• TASK
Leave the pictures in the listing below aside and reproduce exactly the lines starting with the one with "DIGITS1 pin DIO: 7 -> A2" and going on through the one with "IMU2 pin SDA: RX -> A1", both ends included.

• MATERIAL PROVIDED
--*--

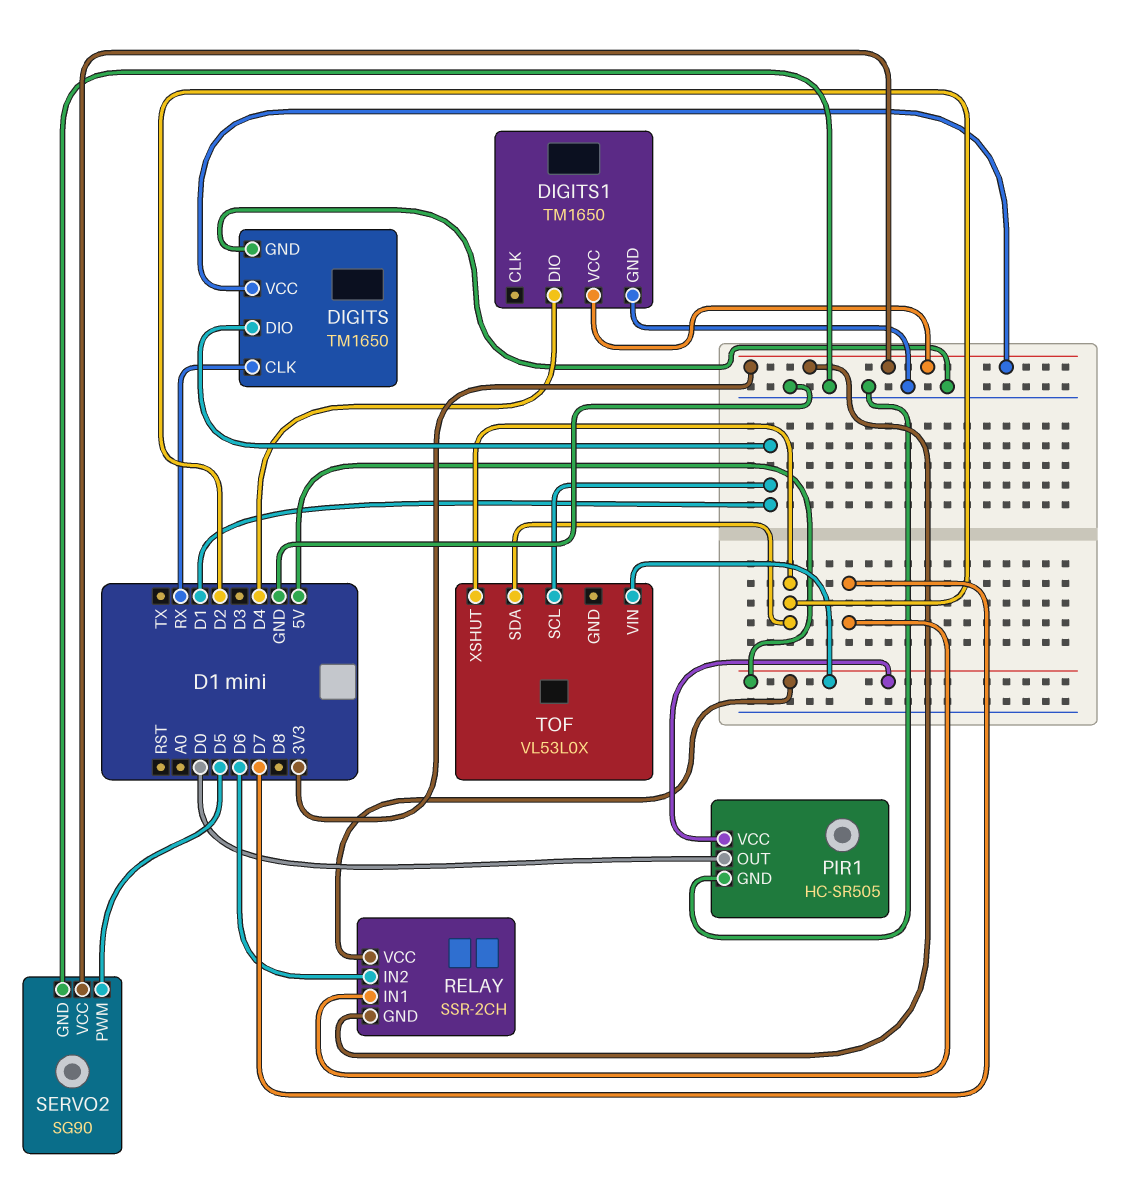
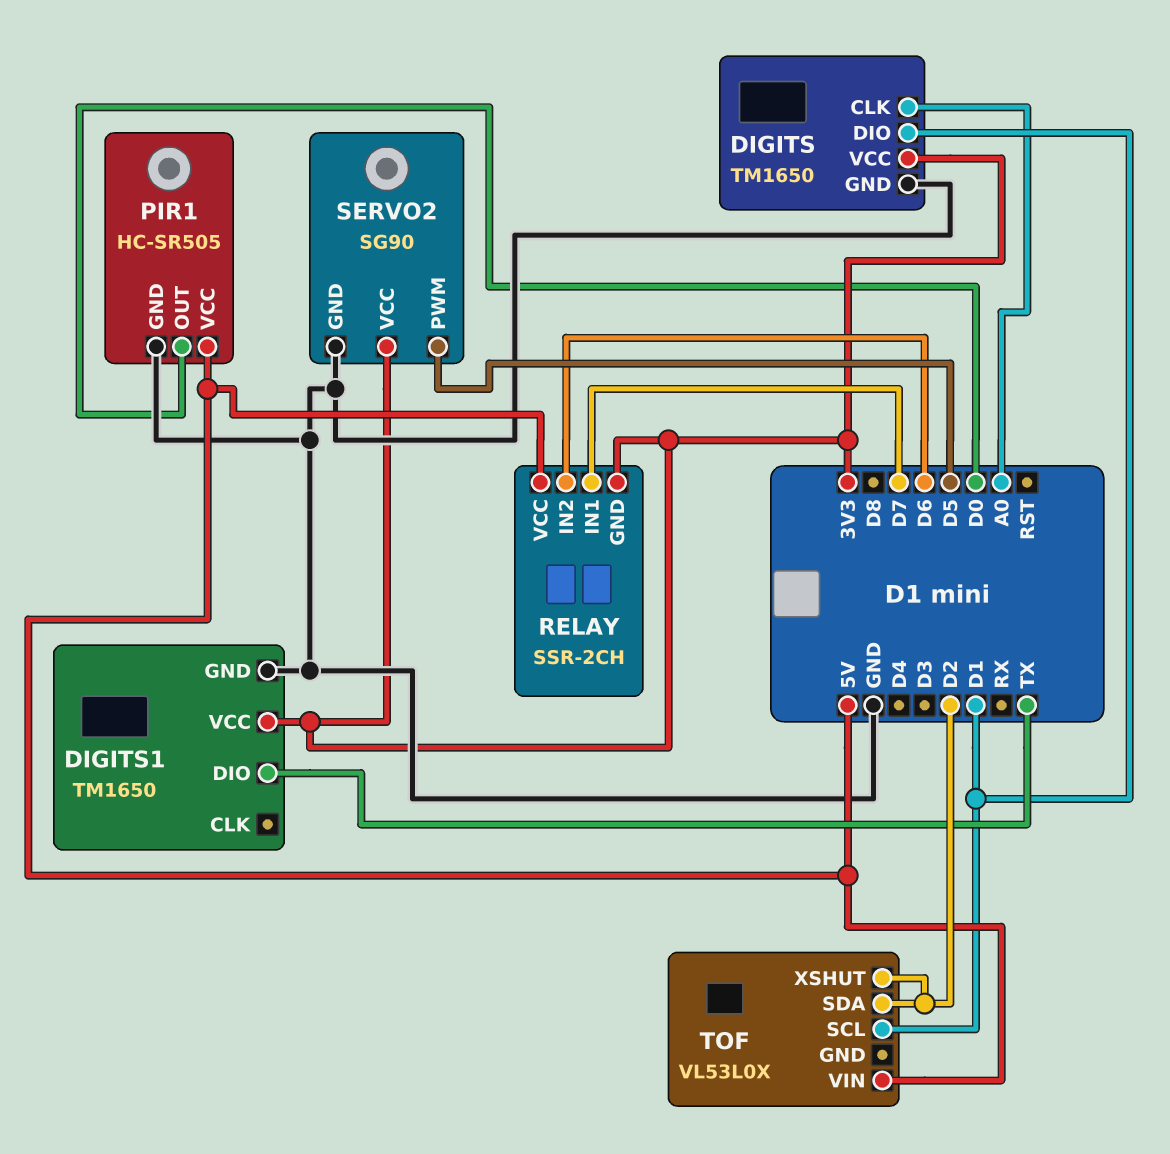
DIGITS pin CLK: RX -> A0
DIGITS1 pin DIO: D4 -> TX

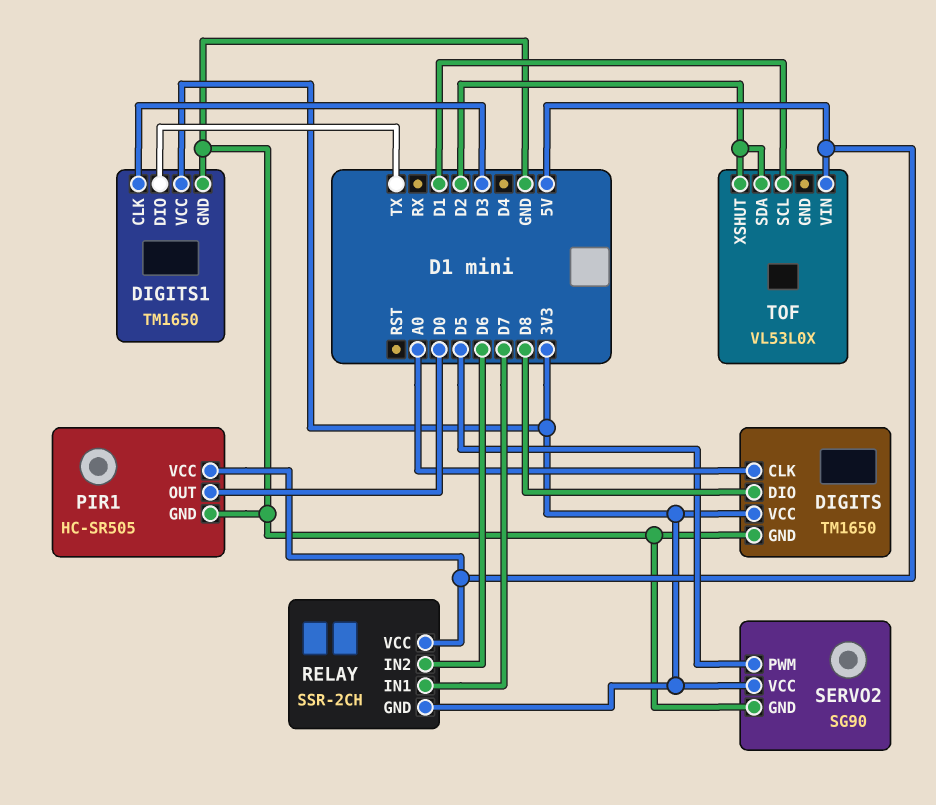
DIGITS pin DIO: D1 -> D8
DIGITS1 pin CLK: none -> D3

--*--

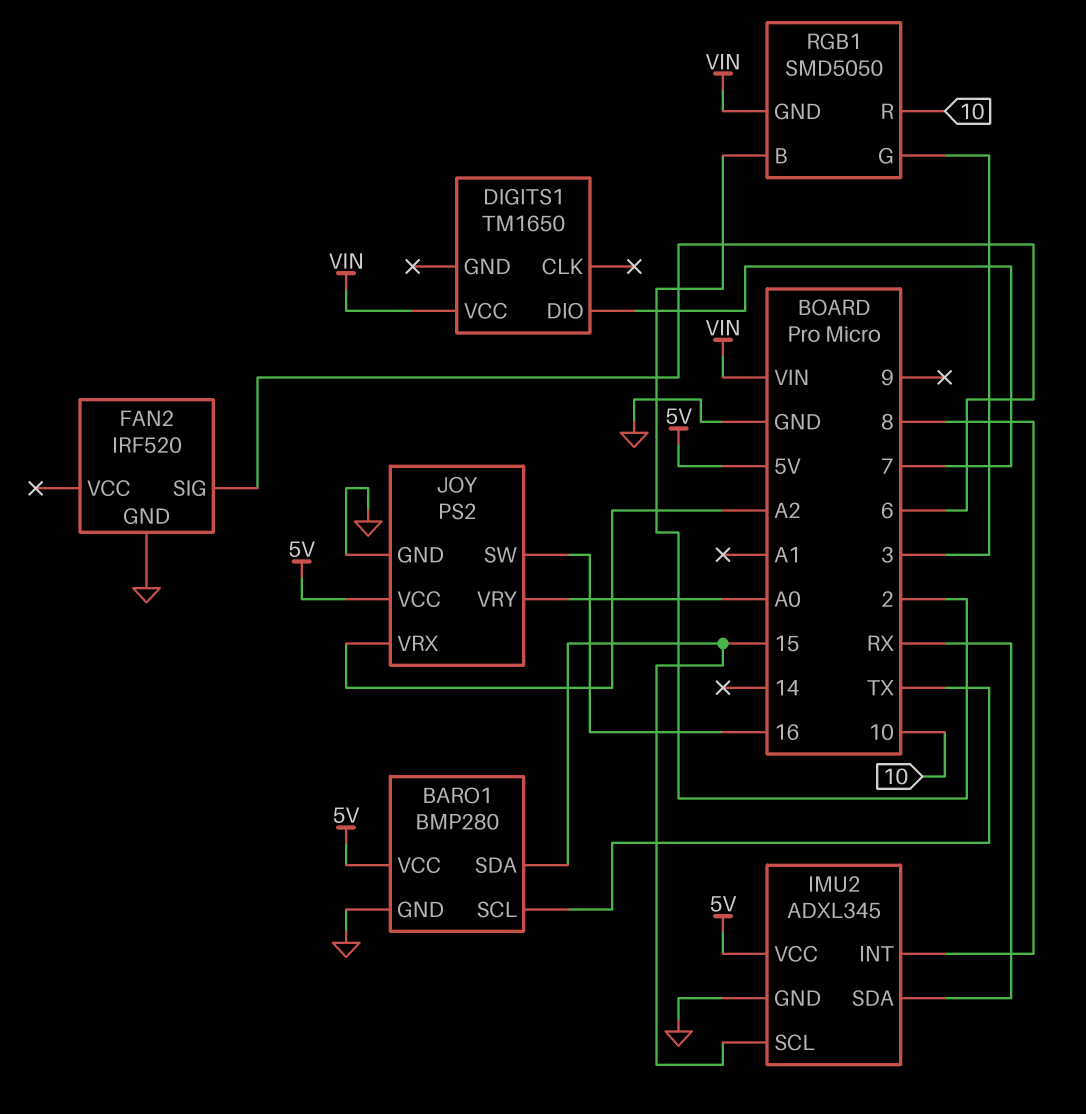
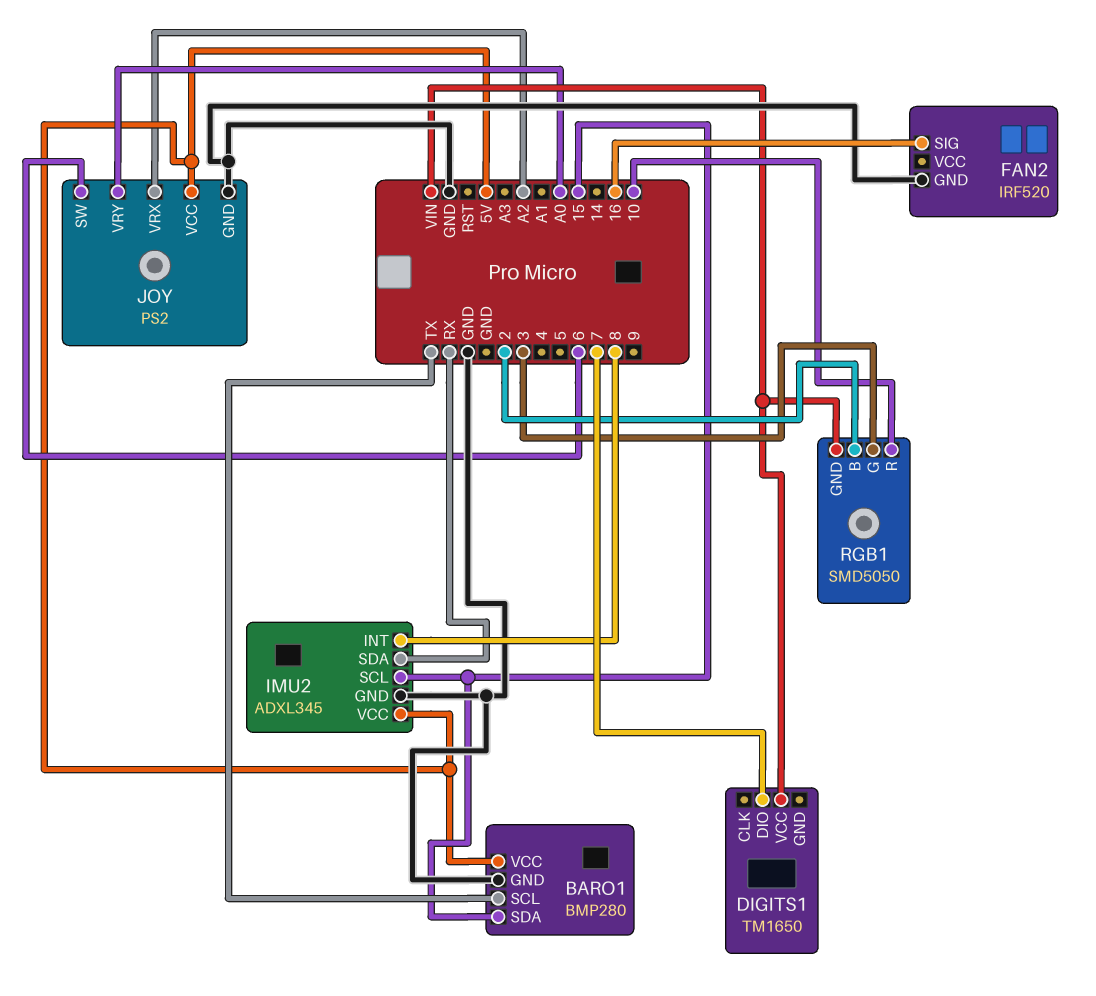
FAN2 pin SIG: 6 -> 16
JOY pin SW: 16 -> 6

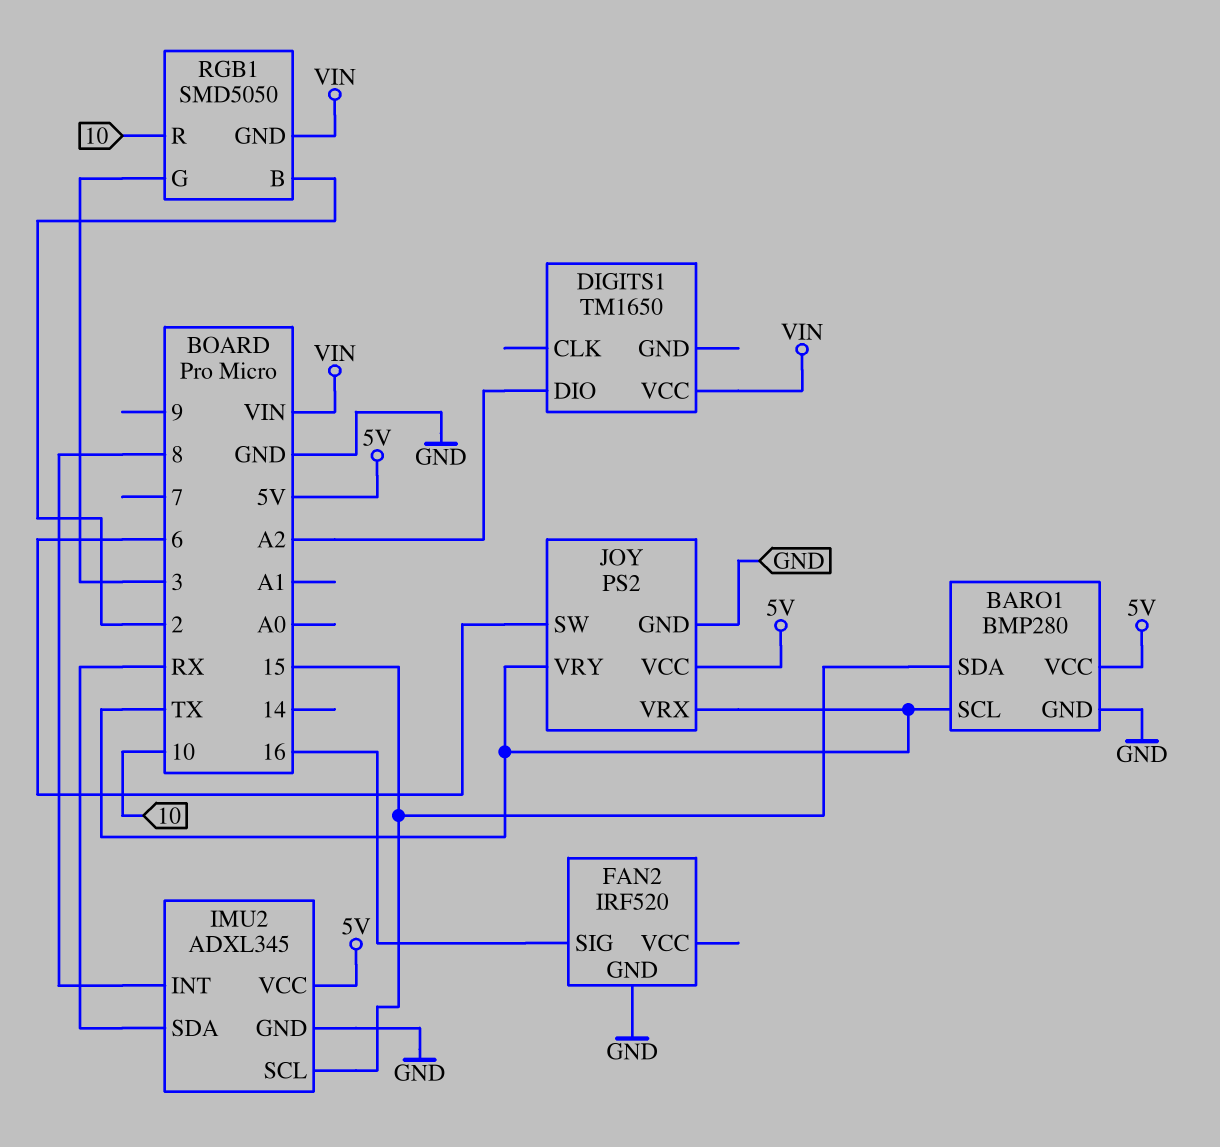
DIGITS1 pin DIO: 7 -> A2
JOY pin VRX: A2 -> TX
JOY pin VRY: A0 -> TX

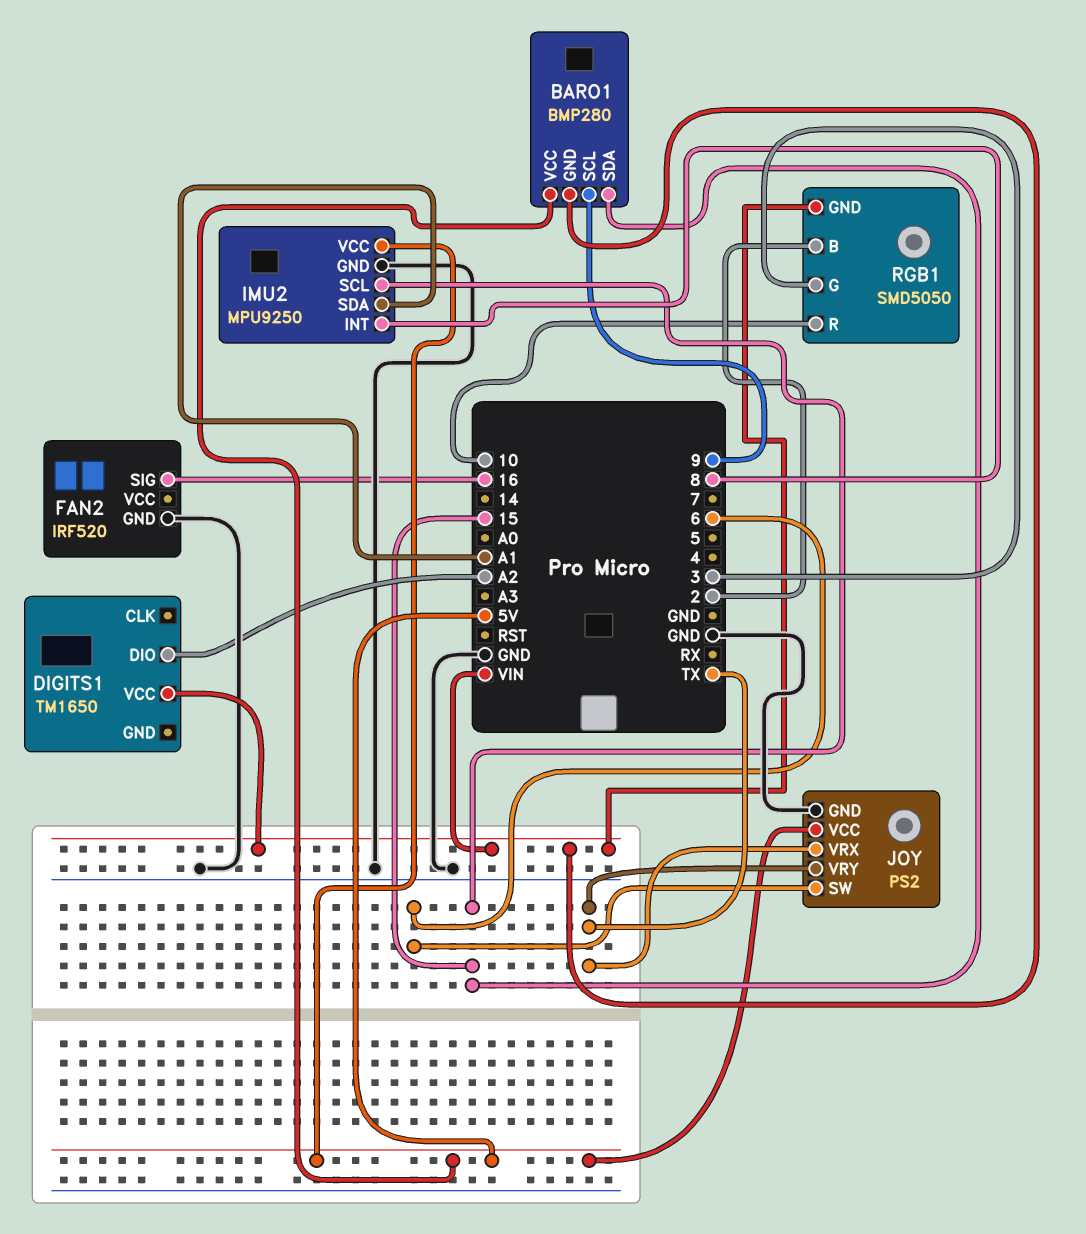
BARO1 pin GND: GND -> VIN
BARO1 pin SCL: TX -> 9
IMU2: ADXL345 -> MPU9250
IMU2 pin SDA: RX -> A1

--*--

• REPLY TO THE TASK
DIGITS1 pin DIO: 7 -> A2
JOY pin VRX: A2 -> TX
JOY pin VRY: A0 -> TX

BARO1 pin GND: GND -> VIN
BARO1 pin SCL: TX -> 9
IMU2: ADXL345 -> MPU9250
IMU2 pin SDA: RX -> A1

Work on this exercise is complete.